Required work: Give the number of lines in the data below where the string "blue" occurs, and nothing else.

Saved data entries:
□ □ □ □ □

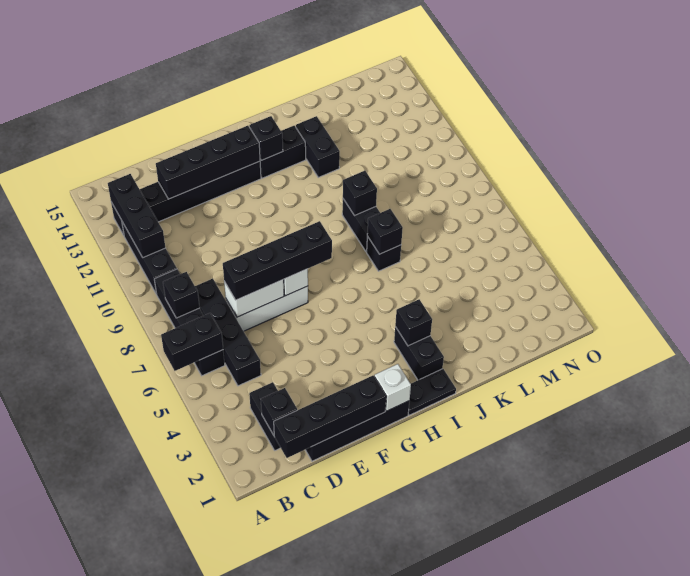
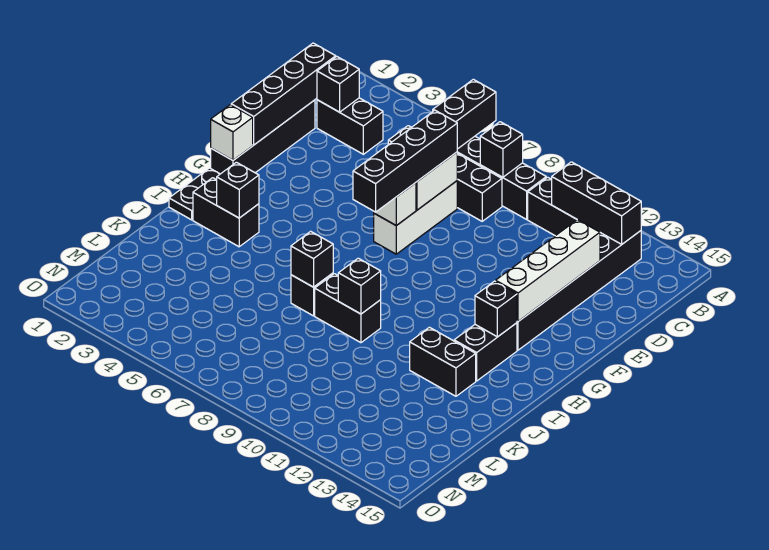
black brick D13:G13 level 2 -> white brick D13:G13 level 2

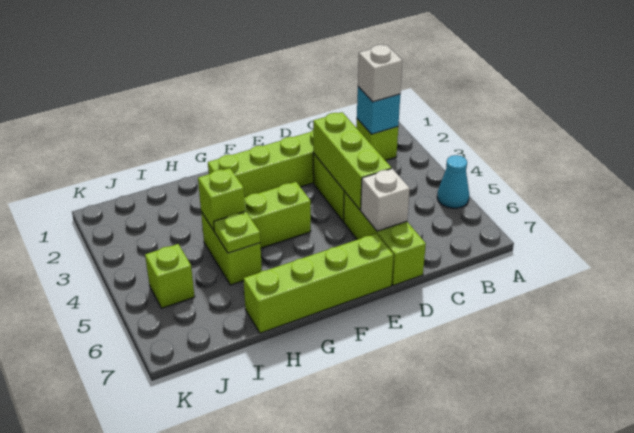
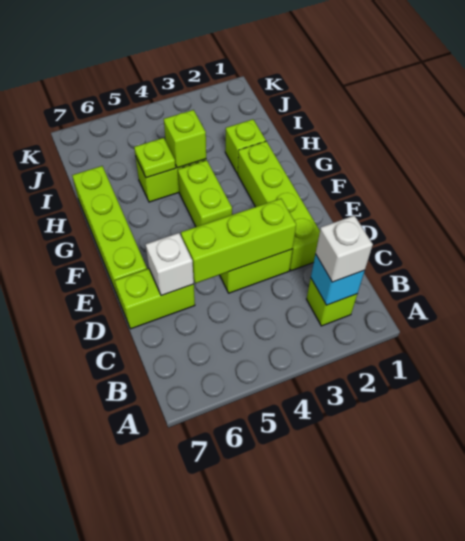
cyan cone A5 level 1 -> none
lime brick D5:D7 level 1 -> lime brick D6:D7 level 1
lime brick J5 level 1 -> lime brick H2 level 1

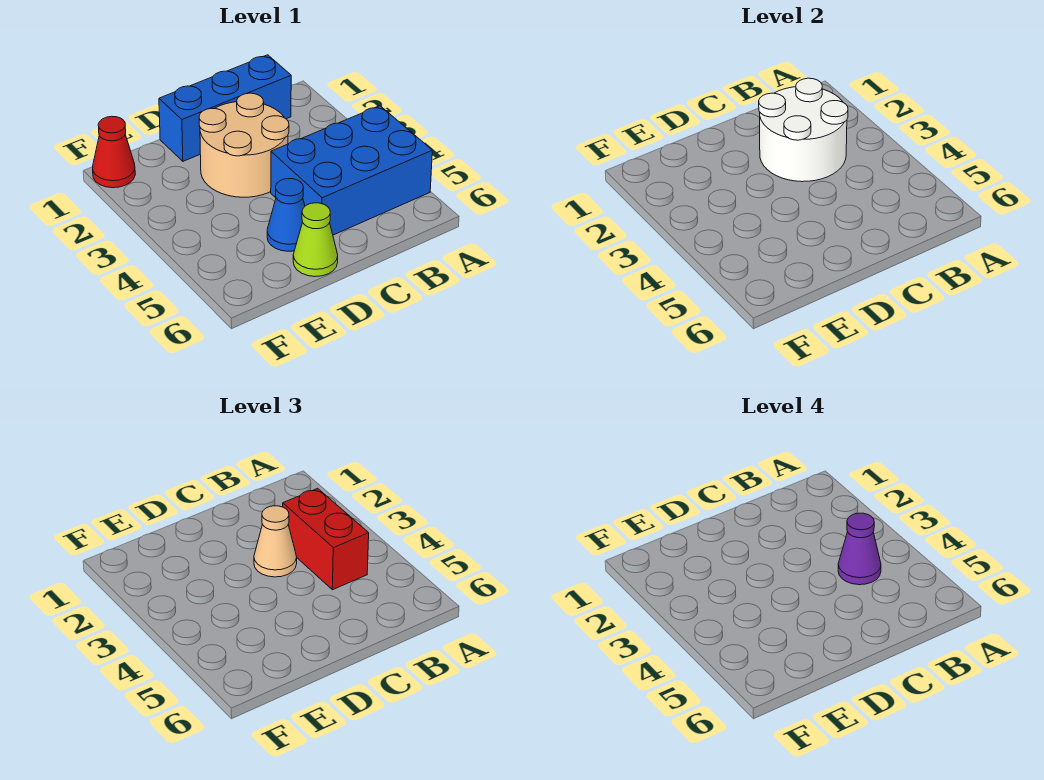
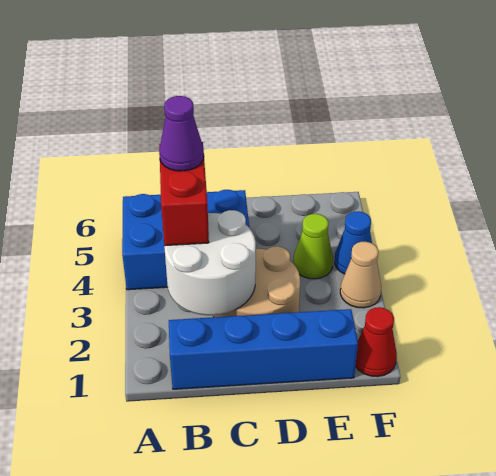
blue brick B1:D1 level 1 -> blue brick B1:E1 level 1
tan cone C3 level 3 -> tan cone F3 level 1
blue cone D5 level 1 -> blue cone F4 level 1
lime cone D6 level 1 -> lime cone E4 level 1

□ □ □ □ □

Output for this exercise: 2